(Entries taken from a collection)
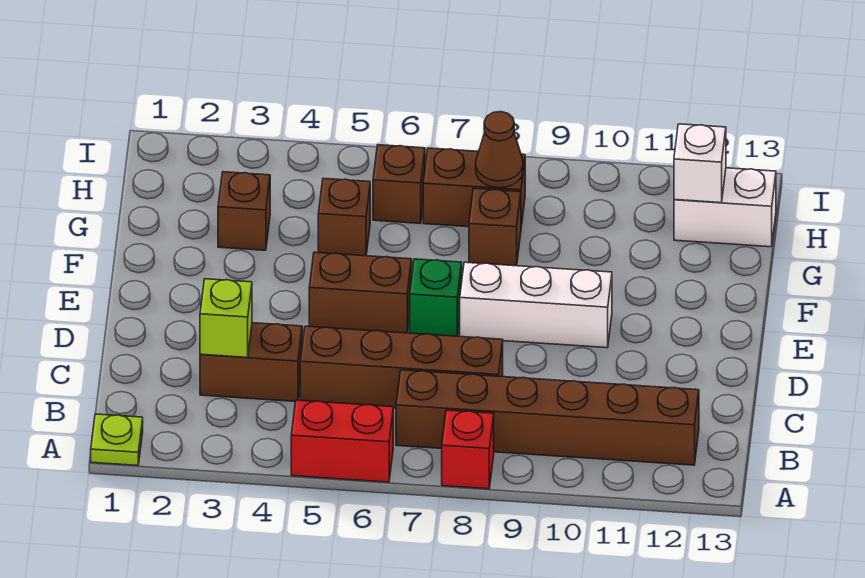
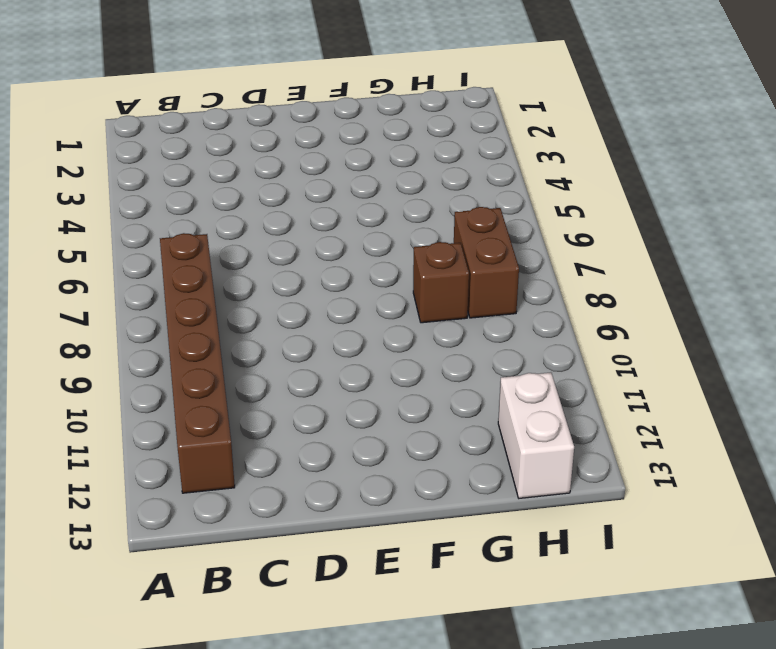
none -> lime plate A1 level 1
none -> red brick A5:A6 level 1
none -> red brick A8 level 1

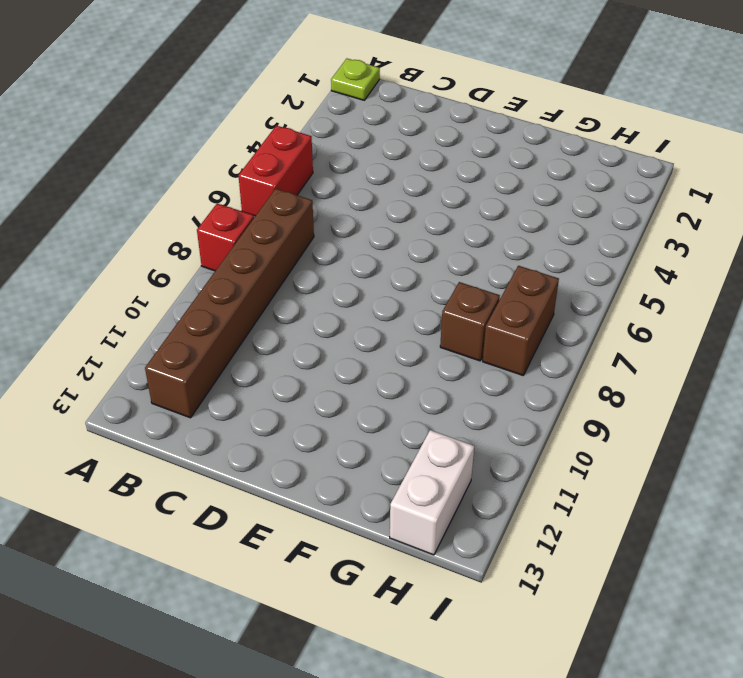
none -> brown brick C3:C4 level 1
none -> brown brick C5:C8 level 1
none -> brown brick E5:E6 level 1

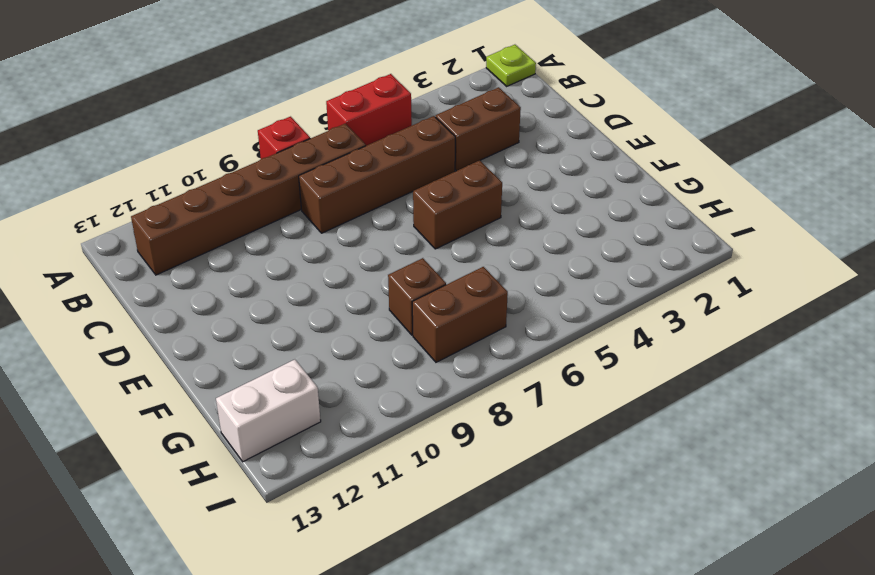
none -> green brick E7 level 1
none -> white brick E8:E10 level 1
none -> brown brick G3 level 1

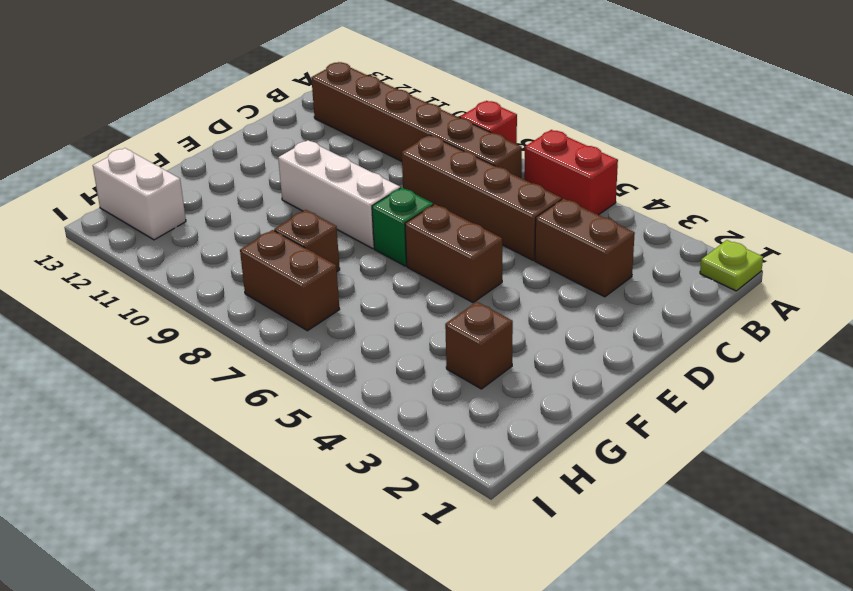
none -> brown brick G5 level 1
none -> brown brick H6 level 1
none -> lime brick C3 level 2

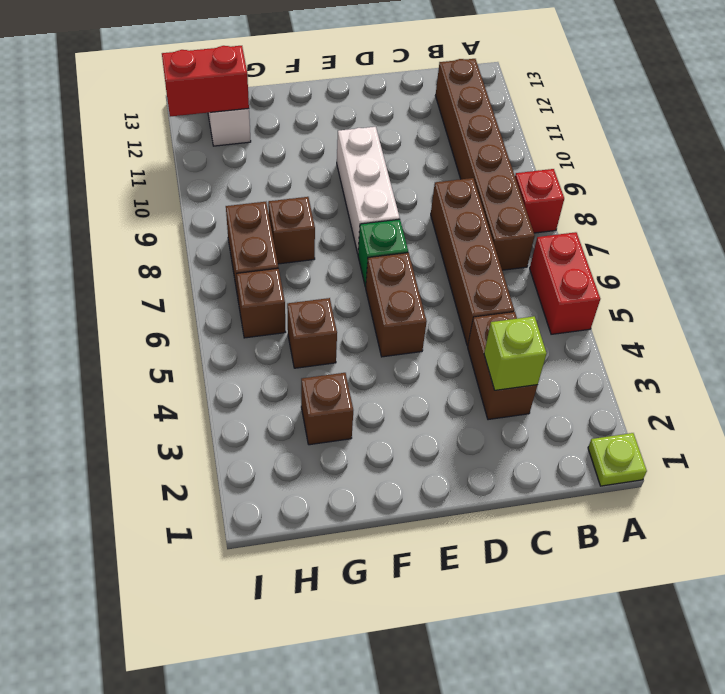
red brick H12:I12 level 2 -> white brick H12 level 2
none -> brown cone H8 level 2

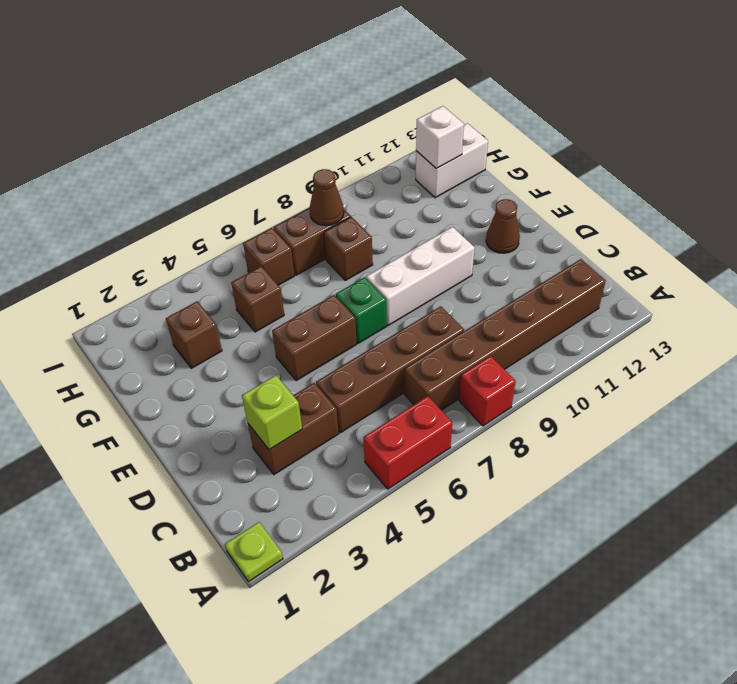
brown cone E12 level 1 -> none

> [What you need to do] Begin at the line with "none -> red brick A5:A6 level 1" and end at the last line of the data above. Reproduce those lines exactly, but not the pictures.

> [Exercise response]
none -> red brick A5:A6 level 1
none -> red brick A8 level 1

none -> brown brick C3:C4 level 1
none -> brown brick C5:C8 level 1
none -> brown brick E5:E6 level 1

none -> green brick E7 level 1
none -> white brick E8:E10 level 1
none -> brown brick G3 level 1

none -> brown brick G5 level 1
none -> brown brick H6 level 1
none -> lime brick C3 level 2

red brick H12:I12 level 2 -> white brick H12 level 2
none -> brown cone H8 level 2

brown cone E12 level 1 -> none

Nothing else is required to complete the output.